*EXERCISE REQUIREMENTS:* Go through the lines below and tally those containing the string "recolor". Respond with the number only.

*Saved entries:*

■ ■ ■ ■ ■

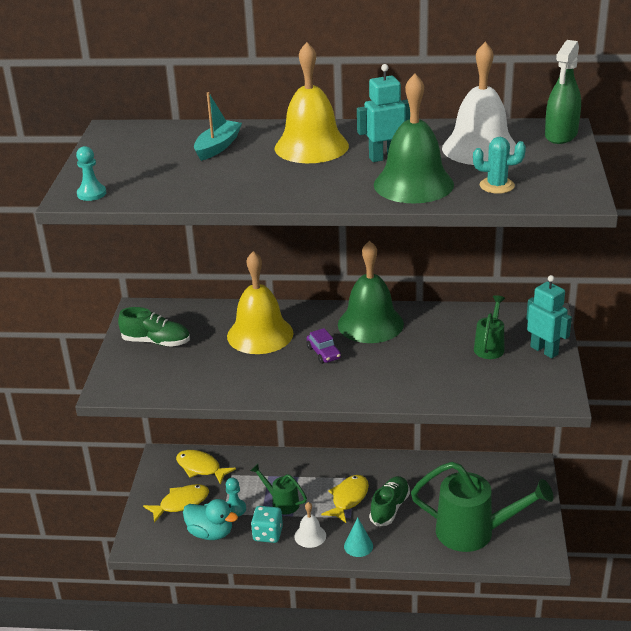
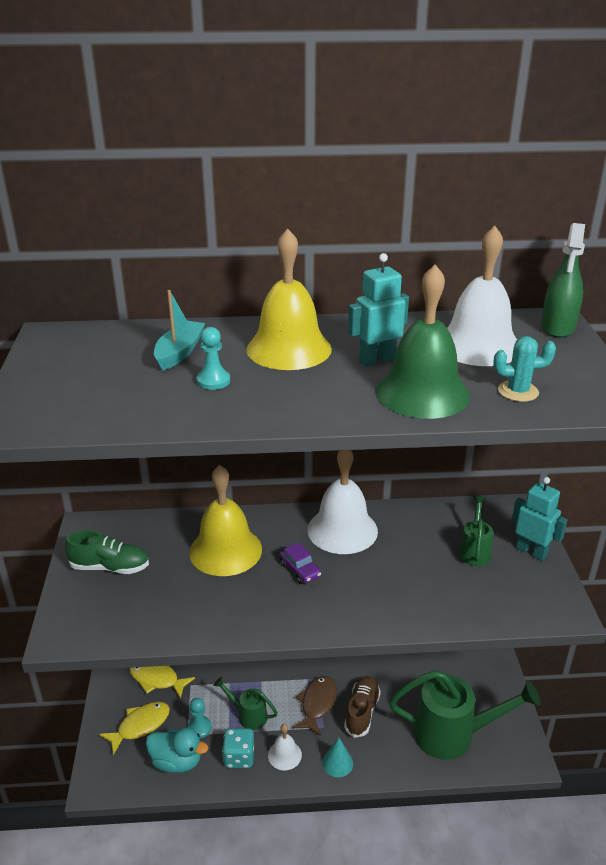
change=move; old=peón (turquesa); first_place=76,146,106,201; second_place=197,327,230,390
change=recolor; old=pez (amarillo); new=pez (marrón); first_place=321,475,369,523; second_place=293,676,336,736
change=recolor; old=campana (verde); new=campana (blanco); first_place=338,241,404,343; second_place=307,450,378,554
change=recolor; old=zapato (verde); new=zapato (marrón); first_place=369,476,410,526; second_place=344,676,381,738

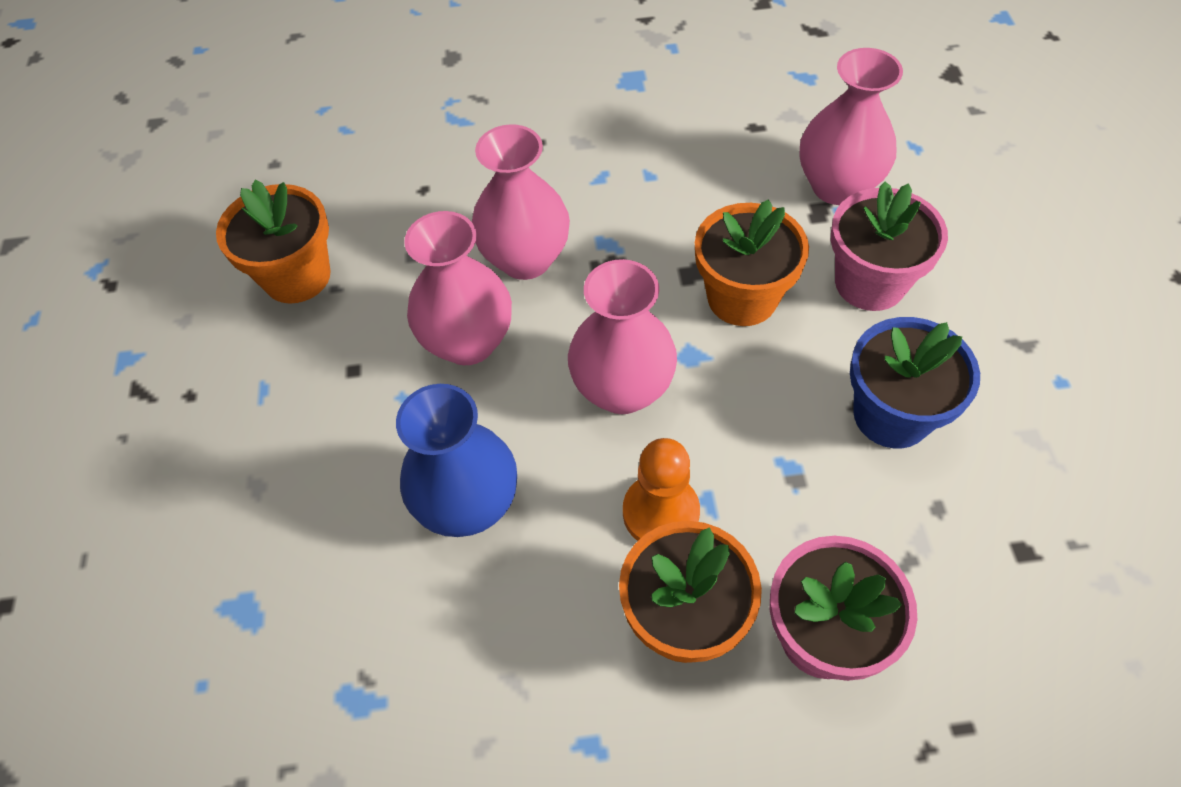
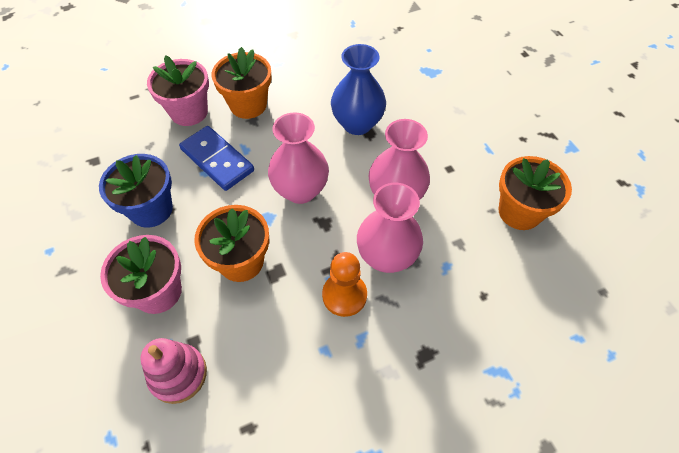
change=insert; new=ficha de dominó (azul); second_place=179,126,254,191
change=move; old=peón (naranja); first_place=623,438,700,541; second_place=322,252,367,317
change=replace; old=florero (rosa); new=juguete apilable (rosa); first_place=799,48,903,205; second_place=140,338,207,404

■ ■ ■ ■ ■

*FINISHED EXERCISE:* 3